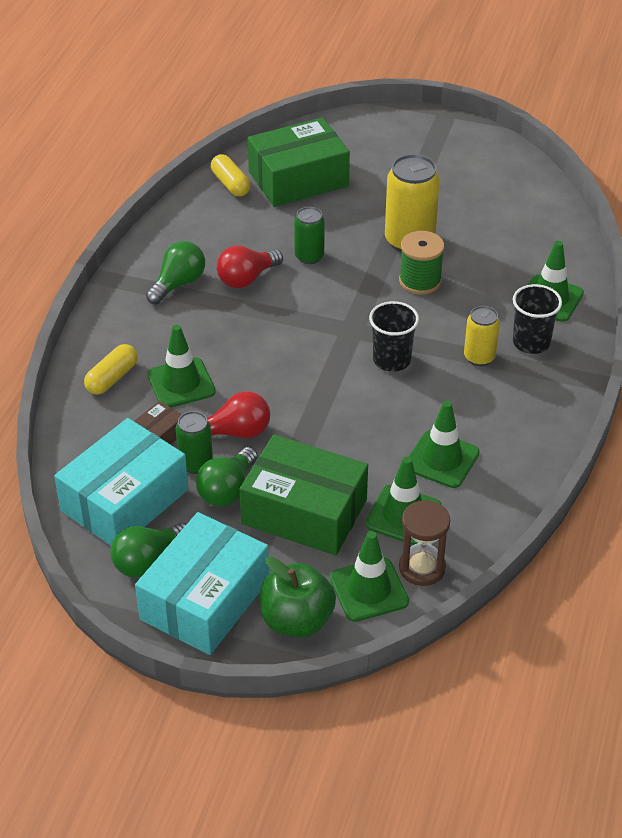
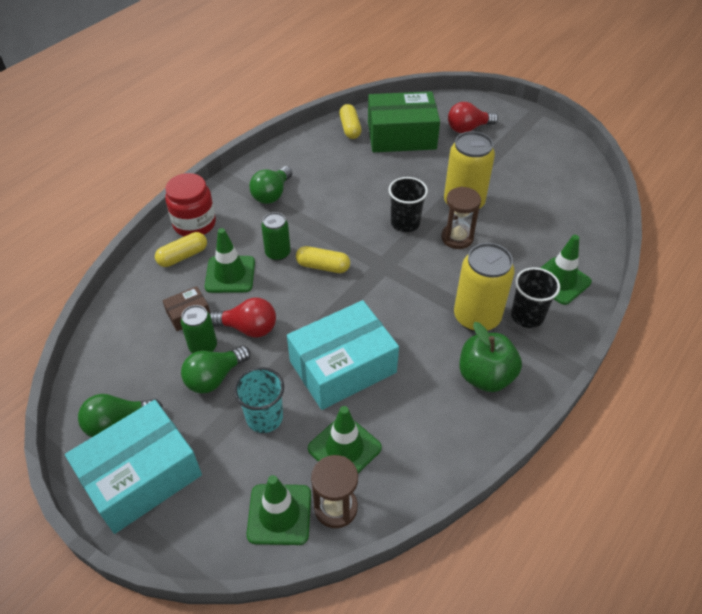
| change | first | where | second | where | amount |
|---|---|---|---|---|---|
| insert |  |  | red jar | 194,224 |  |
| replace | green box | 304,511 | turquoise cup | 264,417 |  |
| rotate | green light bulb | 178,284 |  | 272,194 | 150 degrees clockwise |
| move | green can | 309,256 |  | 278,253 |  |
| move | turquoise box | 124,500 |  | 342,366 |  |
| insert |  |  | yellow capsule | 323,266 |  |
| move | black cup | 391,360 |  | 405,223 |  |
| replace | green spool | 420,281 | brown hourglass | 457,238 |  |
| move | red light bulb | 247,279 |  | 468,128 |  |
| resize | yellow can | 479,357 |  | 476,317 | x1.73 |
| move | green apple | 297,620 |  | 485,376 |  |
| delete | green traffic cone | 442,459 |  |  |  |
=======
> **Exercise**:
Each line of the material with the word "yellow" in it should be listed.

> **Answer to this exercise**:
| insert |  |  | yellow capsule | 323,266 |  |
| resize | yellow can | 479,357 |  | 476,317 | x1.73 |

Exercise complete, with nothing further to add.